> [Task prompt]
If a line in the data contains "RESET", copy it out.

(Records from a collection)
........
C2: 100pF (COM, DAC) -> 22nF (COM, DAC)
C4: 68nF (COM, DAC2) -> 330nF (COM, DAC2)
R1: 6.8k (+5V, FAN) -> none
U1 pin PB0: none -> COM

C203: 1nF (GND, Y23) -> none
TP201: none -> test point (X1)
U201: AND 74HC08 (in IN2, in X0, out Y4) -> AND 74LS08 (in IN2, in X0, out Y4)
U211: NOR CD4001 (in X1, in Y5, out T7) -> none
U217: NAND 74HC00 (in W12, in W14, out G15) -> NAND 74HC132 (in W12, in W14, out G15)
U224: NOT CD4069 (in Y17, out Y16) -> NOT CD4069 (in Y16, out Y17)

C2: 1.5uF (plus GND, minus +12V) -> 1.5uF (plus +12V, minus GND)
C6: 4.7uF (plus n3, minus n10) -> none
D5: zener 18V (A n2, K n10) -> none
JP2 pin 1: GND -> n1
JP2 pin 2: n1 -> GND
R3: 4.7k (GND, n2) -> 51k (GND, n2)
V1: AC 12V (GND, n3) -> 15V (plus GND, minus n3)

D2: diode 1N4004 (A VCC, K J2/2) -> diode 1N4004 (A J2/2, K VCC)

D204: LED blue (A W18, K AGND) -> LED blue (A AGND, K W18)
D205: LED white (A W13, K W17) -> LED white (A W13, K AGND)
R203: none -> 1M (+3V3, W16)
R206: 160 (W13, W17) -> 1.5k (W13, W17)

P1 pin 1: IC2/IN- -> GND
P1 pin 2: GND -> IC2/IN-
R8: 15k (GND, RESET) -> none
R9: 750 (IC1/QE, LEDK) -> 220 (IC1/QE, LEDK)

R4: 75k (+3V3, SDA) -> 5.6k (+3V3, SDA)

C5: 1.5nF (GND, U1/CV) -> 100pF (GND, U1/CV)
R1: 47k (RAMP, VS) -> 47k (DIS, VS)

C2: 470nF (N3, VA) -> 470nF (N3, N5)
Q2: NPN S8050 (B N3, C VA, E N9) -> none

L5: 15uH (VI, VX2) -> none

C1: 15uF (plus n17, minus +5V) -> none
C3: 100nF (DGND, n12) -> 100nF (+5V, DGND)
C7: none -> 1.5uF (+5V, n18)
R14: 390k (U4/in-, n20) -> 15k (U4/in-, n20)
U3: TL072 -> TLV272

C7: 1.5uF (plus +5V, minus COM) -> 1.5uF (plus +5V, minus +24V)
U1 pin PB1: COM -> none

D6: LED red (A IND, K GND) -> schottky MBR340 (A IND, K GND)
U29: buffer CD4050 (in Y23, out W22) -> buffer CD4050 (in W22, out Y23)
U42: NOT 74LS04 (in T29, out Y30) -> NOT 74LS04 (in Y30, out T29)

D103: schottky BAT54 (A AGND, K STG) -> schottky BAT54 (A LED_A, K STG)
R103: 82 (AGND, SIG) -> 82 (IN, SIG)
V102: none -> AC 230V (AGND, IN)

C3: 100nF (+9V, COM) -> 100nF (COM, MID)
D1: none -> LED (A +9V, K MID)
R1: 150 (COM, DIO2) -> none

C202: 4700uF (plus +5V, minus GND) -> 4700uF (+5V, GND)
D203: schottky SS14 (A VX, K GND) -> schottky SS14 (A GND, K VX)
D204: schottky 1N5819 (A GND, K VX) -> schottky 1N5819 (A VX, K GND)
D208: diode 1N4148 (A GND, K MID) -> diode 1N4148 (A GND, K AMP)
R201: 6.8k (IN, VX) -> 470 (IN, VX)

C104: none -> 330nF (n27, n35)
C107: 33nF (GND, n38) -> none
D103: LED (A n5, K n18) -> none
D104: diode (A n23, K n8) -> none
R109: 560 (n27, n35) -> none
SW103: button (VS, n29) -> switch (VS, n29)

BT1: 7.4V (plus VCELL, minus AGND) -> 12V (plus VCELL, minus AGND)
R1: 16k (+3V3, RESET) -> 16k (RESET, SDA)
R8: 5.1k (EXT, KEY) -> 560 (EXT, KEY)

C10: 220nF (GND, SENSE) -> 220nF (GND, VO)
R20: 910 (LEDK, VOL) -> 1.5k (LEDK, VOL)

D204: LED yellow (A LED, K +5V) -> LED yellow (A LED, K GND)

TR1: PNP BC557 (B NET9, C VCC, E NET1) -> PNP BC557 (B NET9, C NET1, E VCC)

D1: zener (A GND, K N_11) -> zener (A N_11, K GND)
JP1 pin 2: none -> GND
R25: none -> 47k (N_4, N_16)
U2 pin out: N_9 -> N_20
........
> [Output for this exercise]
R8: 15k (GND, RESET) -> none
R1: 16k (+3V3, RESET) -> 16k (RESET, SDA)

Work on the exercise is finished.